Data provided:
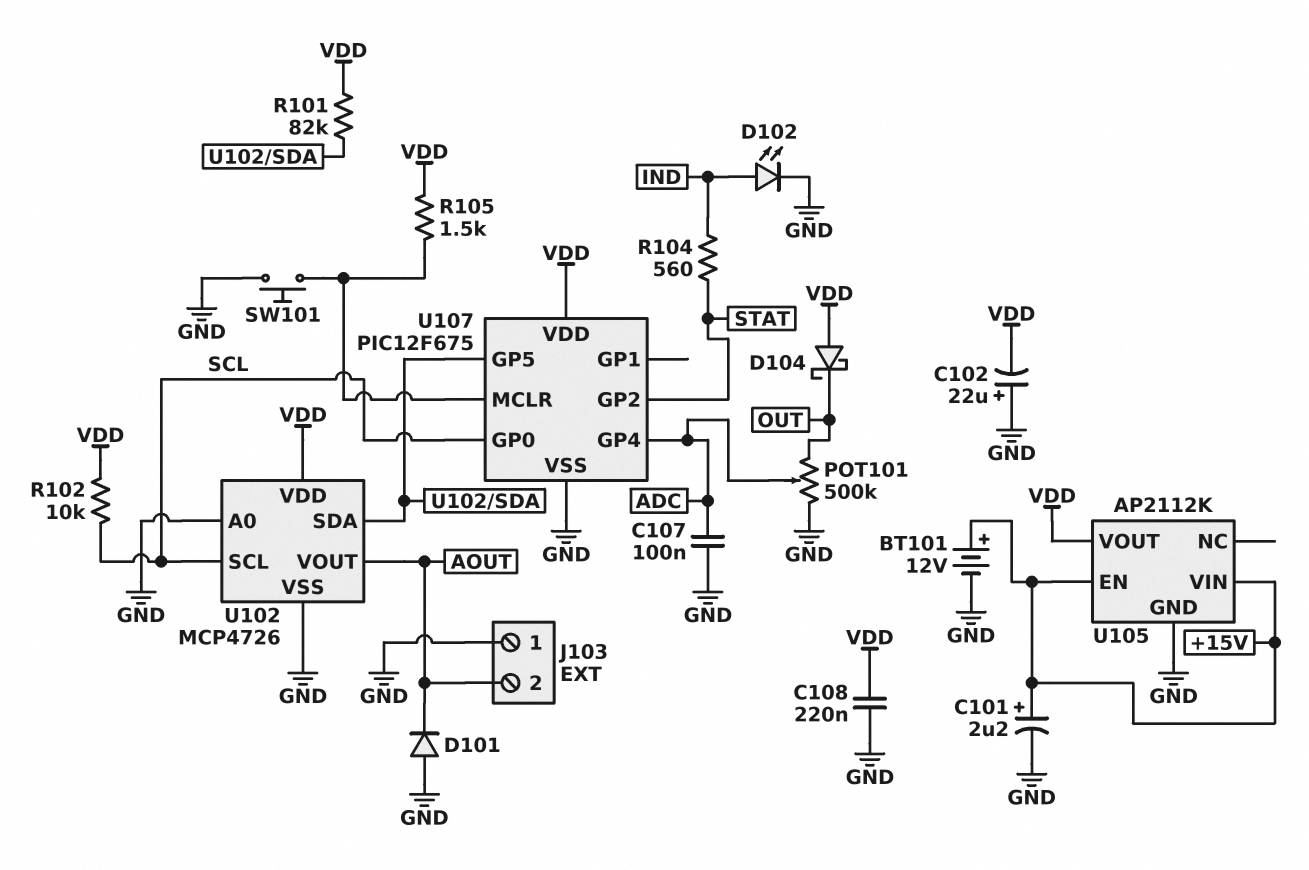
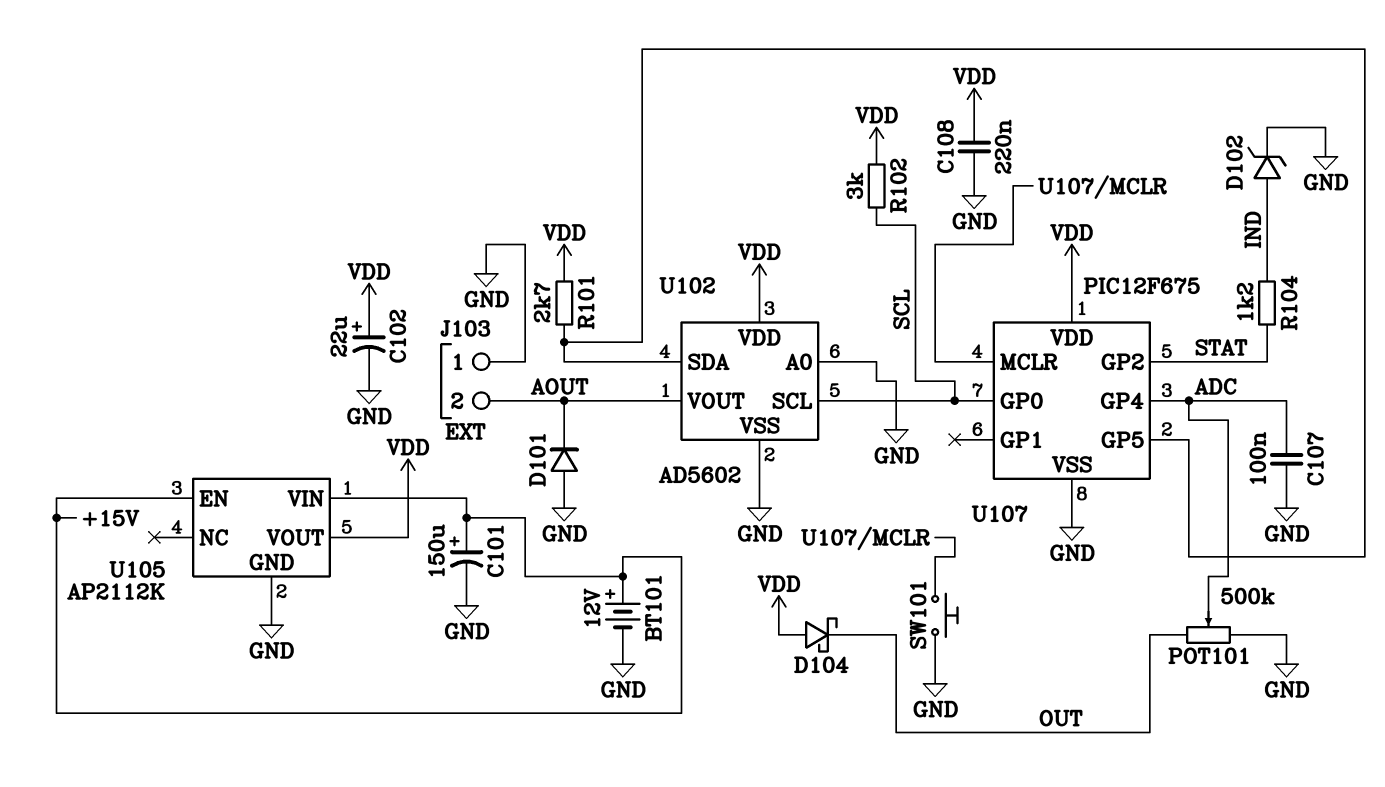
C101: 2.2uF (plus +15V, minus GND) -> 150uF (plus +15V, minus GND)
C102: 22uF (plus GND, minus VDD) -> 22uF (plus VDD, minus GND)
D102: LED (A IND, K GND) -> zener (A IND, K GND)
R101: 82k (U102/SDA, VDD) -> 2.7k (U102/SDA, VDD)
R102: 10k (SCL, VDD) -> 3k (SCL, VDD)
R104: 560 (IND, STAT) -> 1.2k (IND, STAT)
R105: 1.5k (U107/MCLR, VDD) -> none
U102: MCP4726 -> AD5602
---
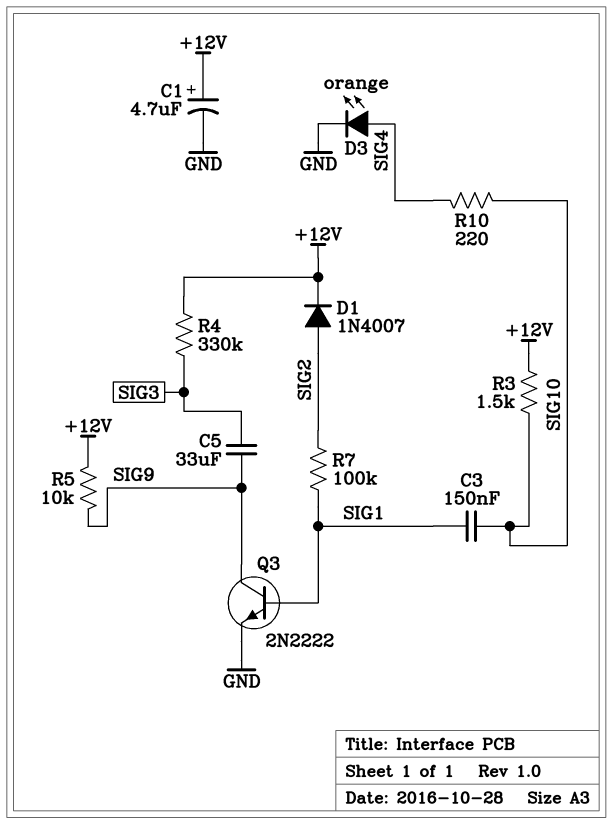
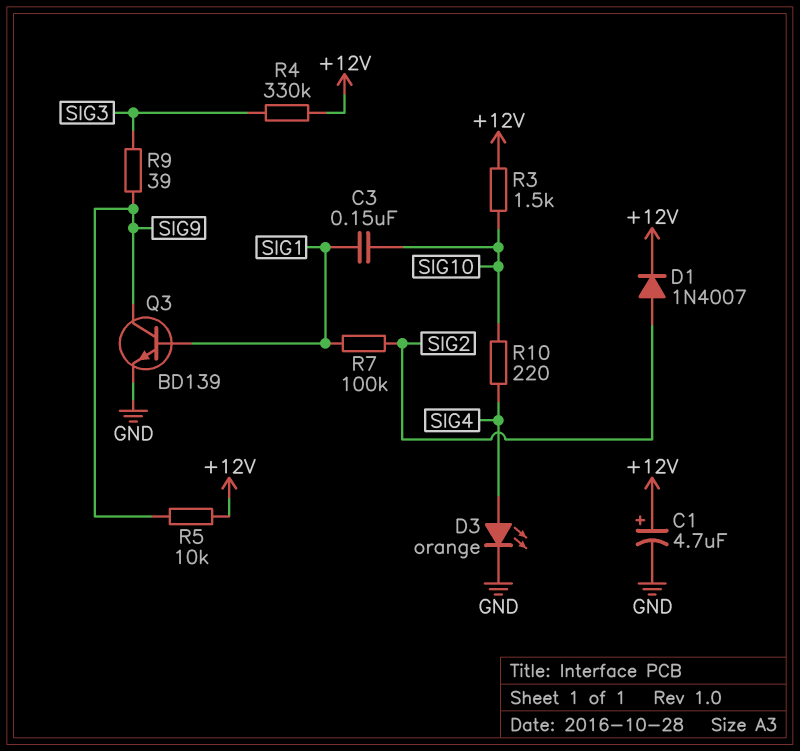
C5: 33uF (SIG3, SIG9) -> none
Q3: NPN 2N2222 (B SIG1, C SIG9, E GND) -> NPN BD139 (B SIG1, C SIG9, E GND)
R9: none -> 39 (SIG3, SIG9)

Task:
Within the material above, extract exactly the lines that start at the line containing "C101: 2.2uF (plus" and stop after the line containing "U102: MCP4726 -> AD5602", and only those.

Finished exercise:
C101: 2.2uF (plus +15V, minus GND) -> 150uF (plus +15V, minus GND)
C102: 22uF (plus GND, minus VDD) -> 22uF (plus VDD, minus GND)
D102: LED (A IND, K GND) -> zener (A IND, K GND)
R101: 82k (U102/SDA, VDD) -> 2.7k (U102/SDA, VDD)
R102: 10k (SCL, VDD) -> 3k (SCL, VDD)
R104: 560 (IND, STAT) -> 1.2k (IND, STAT)
R105: 1.5k (U107/MCLR, VDD) -> none
U102: MCP4726 -> AD5602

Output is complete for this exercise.